=== Input ===
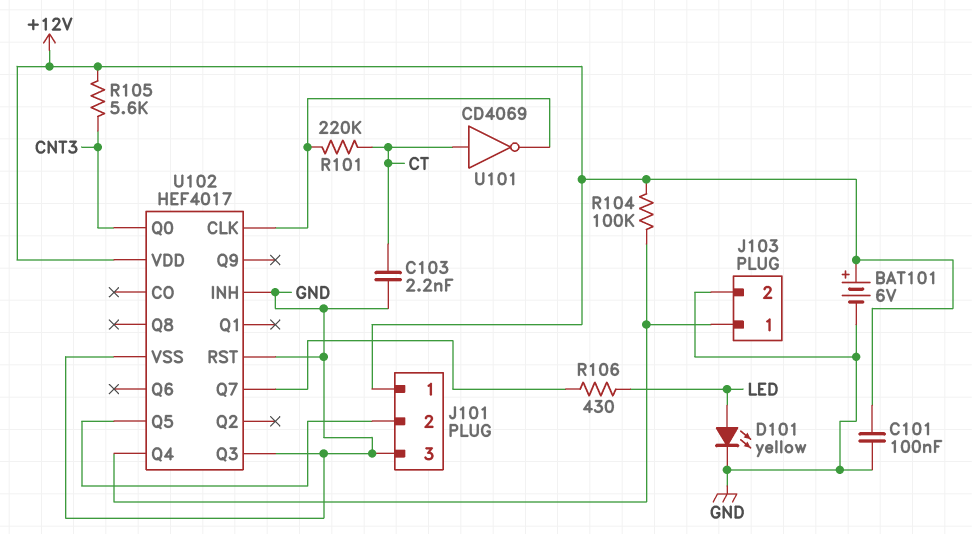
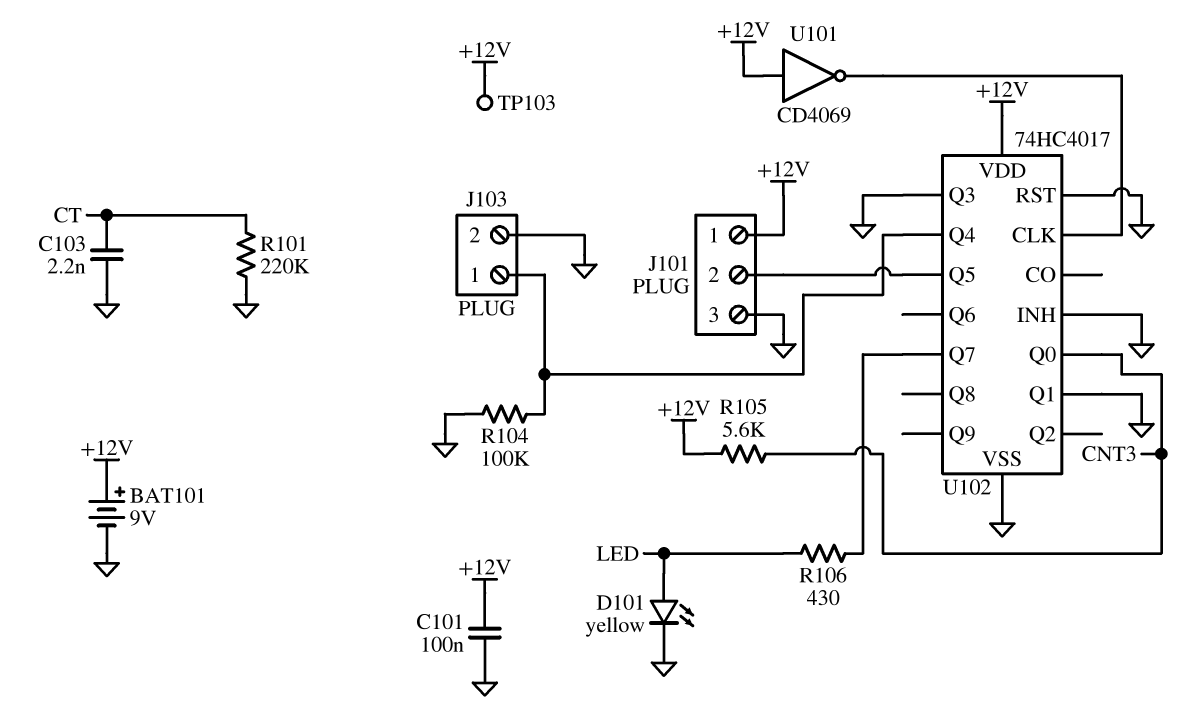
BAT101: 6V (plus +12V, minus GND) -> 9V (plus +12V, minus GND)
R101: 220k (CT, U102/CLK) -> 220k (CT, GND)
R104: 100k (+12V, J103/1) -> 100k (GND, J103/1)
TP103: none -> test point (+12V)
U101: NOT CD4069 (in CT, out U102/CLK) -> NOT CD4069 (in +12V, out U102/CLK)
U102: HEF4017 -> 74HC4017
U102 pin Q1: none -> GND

=== Work item ===
The listing above must be restated word for word. Its pictures are to be left out.

=== Response ===
BAT101: 6V (plus +12V, minus GND) -> 9V (plus +12V, minus GND)
R101: 220k (CT, U102/CLK) -> 220k (CT, GND)
R104: 100k (+12V, J103/1) -> 100k (GND, J103/1)
TP103: none -> test point (+12V)
U101: NOT CD4069 (in CT, out U102/CLK) -> NOT CD4069 (in +12V, out U102/CLK)
U102: HEF4017 -> 74HC4017
U102 pin Q1: none -> GND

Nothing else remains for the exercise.